* [EXERCISE]
Below are some records; reproduce them exactly.

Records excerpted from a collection
------
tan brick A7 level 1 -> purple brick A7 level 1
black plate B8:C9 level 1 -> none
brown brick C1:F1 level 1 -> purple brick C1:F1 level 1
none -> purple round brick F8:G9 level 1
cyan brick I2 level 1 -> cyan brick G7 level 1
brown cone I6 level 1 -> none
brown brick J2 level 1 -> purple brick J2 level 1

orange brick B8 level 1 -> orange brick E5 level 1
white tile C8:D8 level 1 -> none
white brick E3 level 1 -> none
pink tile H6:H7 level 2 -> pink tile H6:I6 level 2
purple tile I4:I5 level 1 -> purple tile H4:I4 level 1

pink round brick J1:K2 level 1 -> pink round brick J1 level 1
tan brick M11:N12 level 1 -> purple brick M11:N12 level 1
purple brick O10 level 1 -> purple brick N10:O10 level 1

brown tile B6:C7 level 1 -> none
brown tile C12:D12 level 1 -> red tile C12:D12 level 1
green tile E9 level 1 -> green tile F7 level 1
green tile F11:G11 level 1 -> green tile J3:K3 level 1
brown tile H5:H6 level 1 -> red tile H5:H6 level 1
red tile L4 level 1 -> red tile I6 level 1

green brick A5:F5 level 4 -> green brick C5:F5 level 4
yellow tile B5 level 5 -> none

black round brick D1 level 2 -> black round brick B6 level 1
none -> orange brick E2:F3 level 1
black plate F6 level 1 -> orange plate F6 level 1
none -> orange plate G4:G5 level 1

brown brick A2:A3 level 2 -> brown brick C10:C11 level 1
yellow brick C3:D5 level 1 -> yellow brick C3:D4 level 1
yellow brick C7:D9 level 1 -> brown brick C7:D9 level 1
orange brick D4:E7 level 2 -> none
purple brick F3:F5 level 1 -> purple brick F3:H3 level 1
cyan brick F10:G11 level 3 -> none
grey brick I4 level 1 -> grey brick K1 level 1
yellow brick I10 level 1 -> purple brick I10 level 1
------
* [RESULT OF THIS EXERCISE]
tan brick A7 level 1 -> purple brick A7 level 1
black plate B8:C9 level 1 -> none
brown brick C1:F1 level 1 -> purple brick C1:F1 level 1
none -> purple round brick F8:G9 level 1
cyan brick I2 level 1 -> cyan brick G7 level 1
brown cone I6 level 1 -> none
brown brick J2 level 1 -> purple brick J2 level 1

orange brick B8 level 1 -> orange brick E5 level 1
white tile C8:D8 level 1 -> none
white brick E3 level 1 -> none
pink tile H6:H7 level 2 -> pink tile H6:I6 level 2
purple tile I4:I5 level 1 -> purple tile H4:I4 level 1

pink round brick J1:K2 level 1 -> pink round brick J1 level 1
tan brick M11:N12 level 1 -> purple brick M11:N12 level 1
purple brick O10 level 1 -> purple brick N10:O10 level 1

brown tile B6:C7 level 1 -> none
brown tile C12:D12 level 1 -> red tile C12:D12 level 1
green tile E9 level 1 -> green tile F7 level 1
green tile F11:G11 level 1 -> green tile J3:K3 level 1
brown tile H5:H6 level 1 -> red tile H5:H6 level 1
red tile L4 level 1 -> red tile I6 level 1

green brick A5:F5 level 4 -> green brick C5:F5 level 4
yellow tile B5 level 5 -> none

black round brick D1 level 2 -> black round brick B6 level 1
none -> orange brick E2:F3 level 1
black plate F6 level 1 -> orange plate F6 level 1
none -> orange plate G4:G5 level 1

brown brick A2:A3 level 2 -> brown brick C10:C11 level 1
yellow brick C3:D5 level 1 -> yellow brick C3:D4 level 1
yellow brick C7:D9 level 1 -> brown brick C7:D9 level 1
orange brick D4:E7 level 2 -> none
purple brick F3:F5 level 1 -> purple brick F3:H3 level 1
cyan brick F10:G11 level 3 -> none
grey brick I4 level 1 -> grey brick K1 level 1
yellow brick I10 level 1 -> purple brick I10 level 1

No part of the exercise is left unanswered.